WORK TO COMPLETE:
Nothing more is wanted than an exact repeat of the data below.
+ + +
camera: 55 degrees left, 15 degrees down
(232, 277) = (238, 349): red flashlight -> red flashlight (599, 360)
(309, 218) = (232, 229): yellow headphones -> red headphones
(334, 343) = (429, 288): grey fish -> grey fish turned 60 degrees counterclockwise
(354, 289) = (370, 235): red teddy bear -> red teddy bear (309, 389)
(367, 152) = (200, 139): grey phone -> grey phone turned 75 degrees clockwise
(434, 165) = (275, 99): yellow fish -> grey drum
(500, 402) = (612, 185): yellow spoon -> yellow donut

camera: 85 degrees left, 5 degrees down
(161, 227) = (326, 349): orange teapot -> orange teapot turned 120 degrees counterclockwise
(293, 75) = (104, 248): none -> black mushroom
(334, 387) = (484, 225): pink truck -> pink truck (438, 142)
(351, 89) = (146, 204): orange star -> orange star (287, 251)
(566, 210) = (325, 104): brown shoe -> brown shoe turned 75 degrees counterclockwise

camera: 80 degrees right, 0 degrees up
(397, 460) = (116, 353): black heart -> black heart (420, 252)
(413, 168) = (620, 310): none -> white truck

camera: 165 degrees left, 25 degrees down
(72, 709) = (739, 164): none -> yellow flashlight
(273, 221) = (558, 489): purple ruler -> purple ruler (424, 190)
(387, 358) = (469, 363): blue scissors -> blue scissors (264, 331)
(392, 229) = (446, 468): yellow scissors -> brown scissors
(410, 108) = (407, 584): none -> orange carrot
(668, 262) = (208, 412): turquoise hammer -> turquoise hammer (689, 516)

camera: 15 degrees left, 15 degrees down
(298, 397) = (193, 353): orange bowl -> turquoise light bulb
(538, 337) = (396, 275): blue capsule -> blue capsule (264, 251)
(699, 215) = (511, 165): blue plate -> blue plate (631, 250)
+ + +
SOLUTION FOR THIS EXERCISE:
camera: 55 degrees left, 15 degrees down
(232, 277) = (238, 349): red flashlight -> red flashlight (599, 360)
(309, 218) = (232, 229): yellow headphones -> red headphones
(334, 343) = (429, 288): grey fish -> grey fish turned 60 degrees counterclockwise
(354, 289) = (370, 235): red teddy bear -> red teddy bear (309, 389)
(367, 152) = (200, 139): grey phone -> grey phone turned 75 degrees clockwise
(434, 165) = (275, 99): yellow fish -> grey drum
(500, 402) = (612, 185): yellow spoon -> yellow donut

camera: 85 degrees left, 5 degrees down
(161, 227) = (326, 349): orange teapot -> orange teapot turned 120 degrees counterclockwise
(293, 75) = (104, 248): none -> black mushroom
(334, 387) = (484, 225): pink truck -> pink truck (438, 142)
(351, 89) = (146, 204): orange star -> orange star (287, 251)
(566, 210) = (325, 104): brown shoe -> brown shoe turned 75 degrees counterclockwise

camera: 80 degrees right, 0 degrees up
(397, 460) = (116, 353): black heart -> black heart (420, 252)
(413, 168) = (620, 310): none -> white truck

camera: 165 degrees left, 25 degrees down
(72, 709) = (739, 164): none -> yellow flashlight
(273, 221) = (558, 489): purple ruler -> purple ruler (424, 190)
(387, 358) = (469, 363): blue scissors -> blue scissors (264, 331)
(392, 229) = (446, 468): yellow scissors -> brown scissors
(410, 108) = (407, 584): none -> orange carrot
(668, 262) = (208, 412): turquoise hammer -> turquoise hammer (689, 516)

camera: 15 degrees left, 15 degrees down
(298, 397) = (193, 353): orange bowl -> turquoise light bulb
(538, 337) = (396, 275): blue capsule -> blue capsule (264, 251)
(699, 215) = (511, 165): blue plate -> blue plate (631, 250)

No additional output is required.